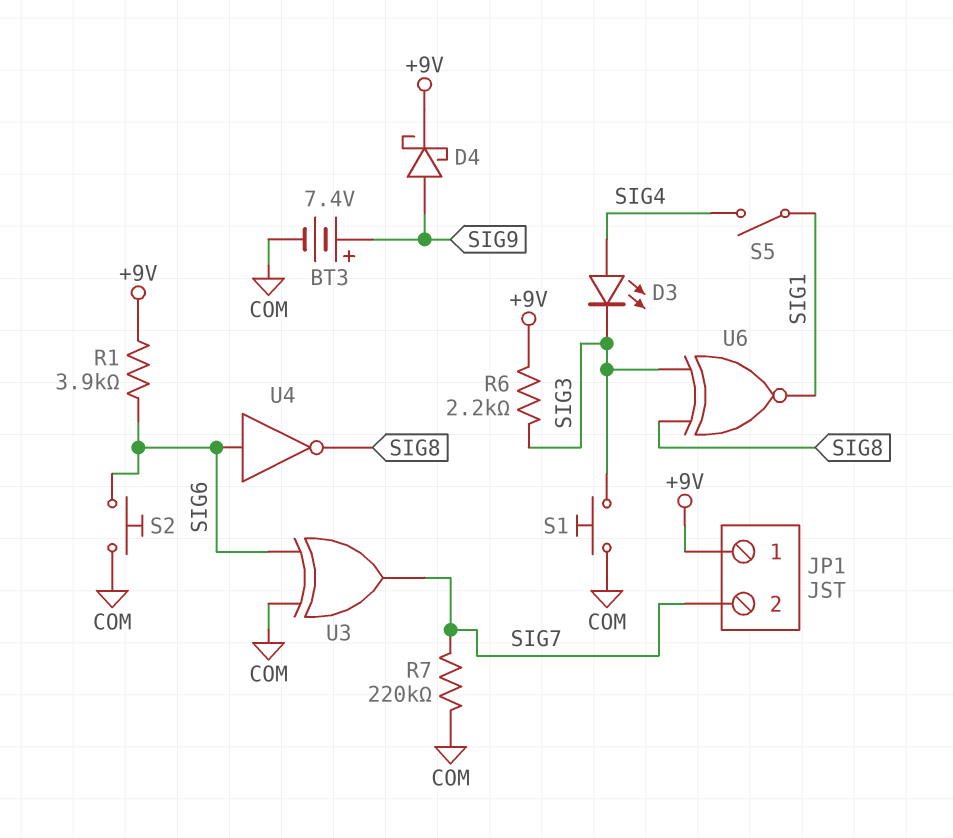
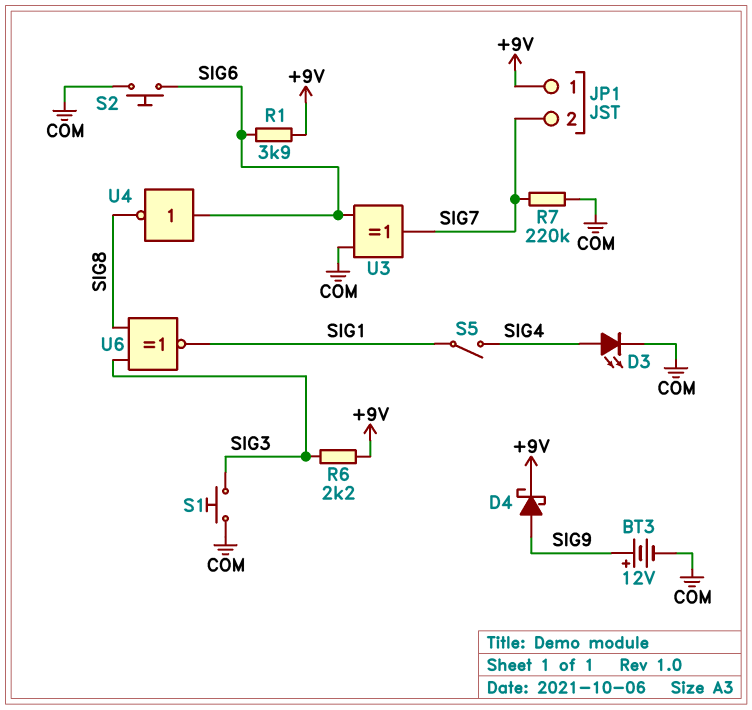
BT3: 7.4V (plus SIG9, minus COM) -> 12V (plus SIG9, minus COM)
D3: LED (A SIG4, K SIG3) -> LED (A SIG4, K COM)

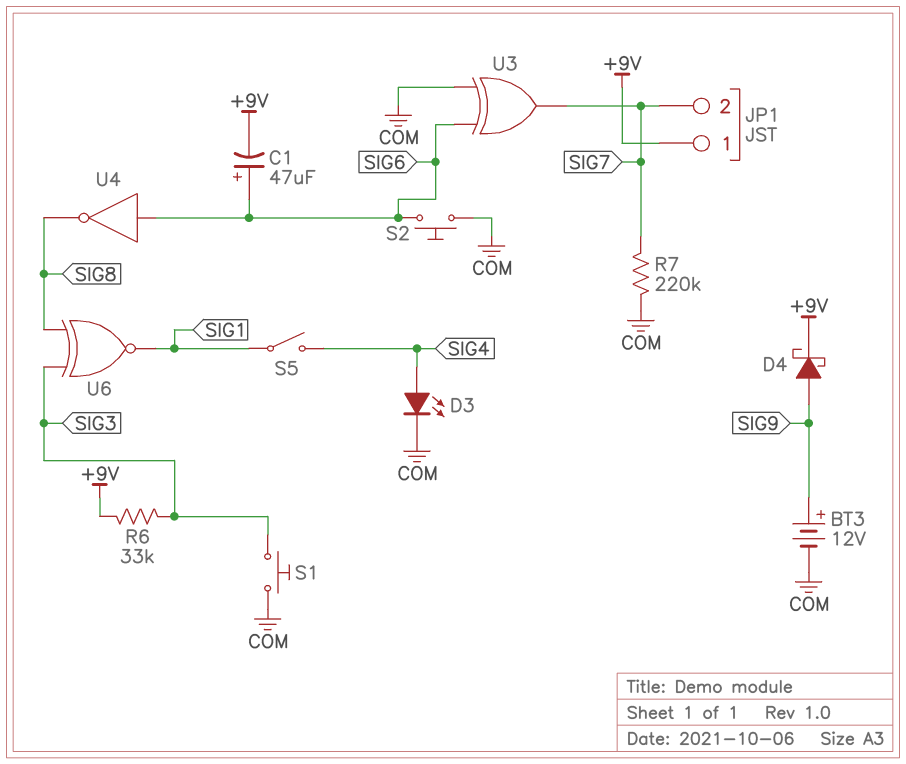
C1: none -> 47uF (plus SIG6, minus +9V)
R1: 3.9k (+9V, SIG6) -> none
R6: 2.2k (+9V, SIG3) -> 33k (+9V, SIG3)

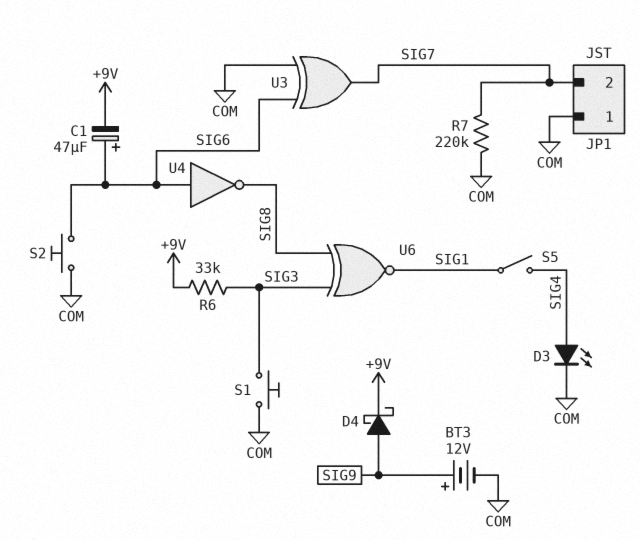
JP1 pin 1: +9V -> COM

- - -

= Instructions for the task =
Go through the lines above and write each one out verbatim, skipping the pictures.

= Solution =
BT3: 7.4V (plus SIG9, minus COM) -> 12V (plus SIG9, minus COM)
D3: LED (A SIG4, K SIG3) -> LED (A SIG4, K COM)

C1: none -> 47uF (plus SIG6, minus +9V)
R1: 3.9k (+9V, SIG6) -> none
R6: 2.2k (+9V, SIG3) -> 33k (+9V, SIG3)

JP1 pin 1: +9V -> COM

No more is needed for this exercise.